▶ WHAT YOU HAVE TO DO
All lines from the one containing "The candle (grey) at 390, 189 disappeared." down to the one containing "The key (pink) at 248, 262 disappeared.", both ends included, are to be given again exactly; omit the rest of the listing below.

*** EXTRACTED INFORMATION

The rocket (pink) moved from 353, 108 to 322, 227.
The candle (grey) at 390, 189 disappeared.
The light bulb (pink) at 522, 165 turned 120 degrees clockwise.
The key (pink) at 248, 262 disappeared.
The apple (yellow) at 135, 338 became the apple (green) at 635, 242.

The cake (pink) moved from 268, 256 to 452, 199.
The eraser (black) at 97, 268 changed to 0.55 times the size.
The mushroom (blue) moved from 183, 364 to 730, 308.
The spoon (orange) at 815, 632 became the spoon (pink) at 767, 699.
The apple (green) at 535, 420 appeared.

******
*** EXTRACTED INFORMATION

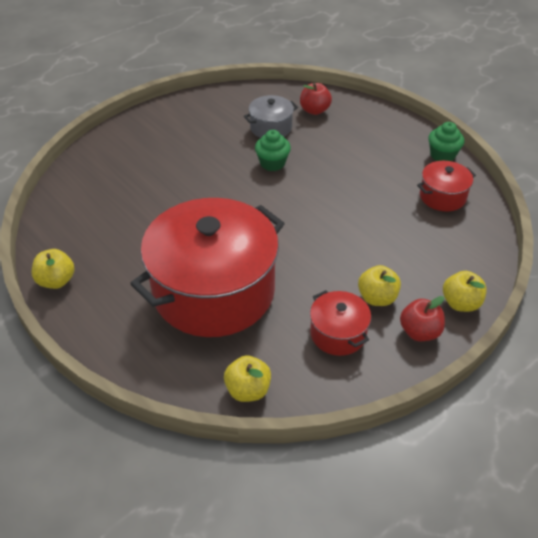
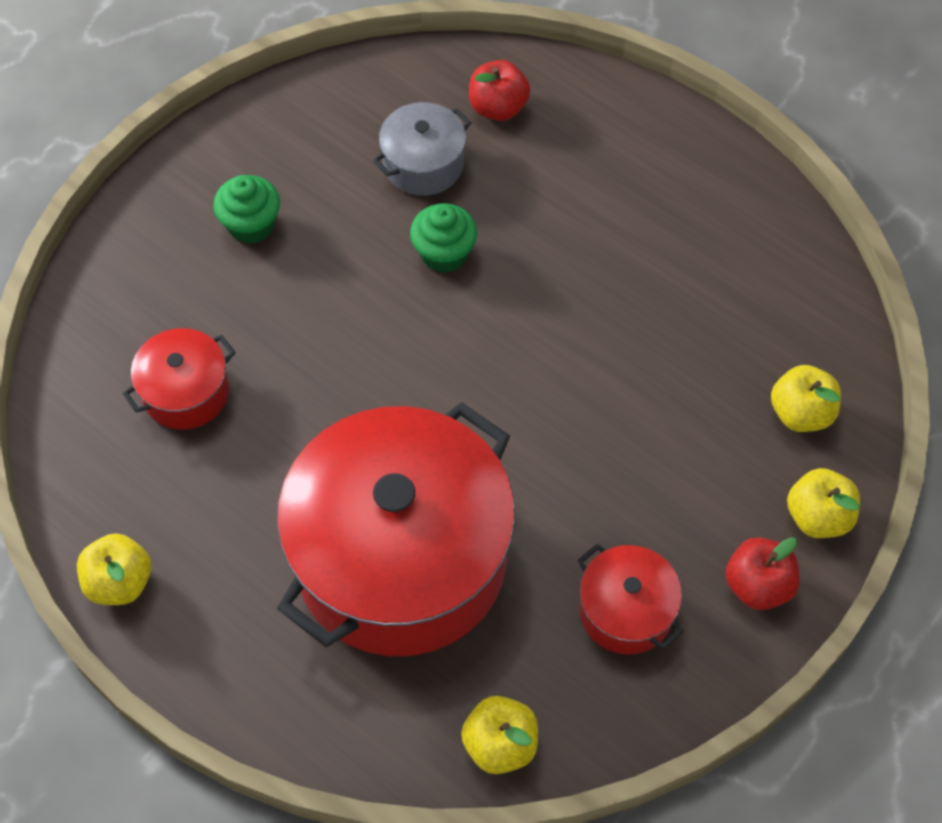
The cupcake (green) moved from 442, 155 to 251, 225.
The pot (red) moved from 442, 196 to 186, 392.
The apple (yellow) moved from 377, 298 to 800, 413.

******

▶ RESPONSE TO THIS EXERCISE
The candle (grey) at 390, 189 disappeared.
The light bulb (pink) at 522, 165 turned 120 degrees clockwise.
The key (pink) at 248, 262 disappeared.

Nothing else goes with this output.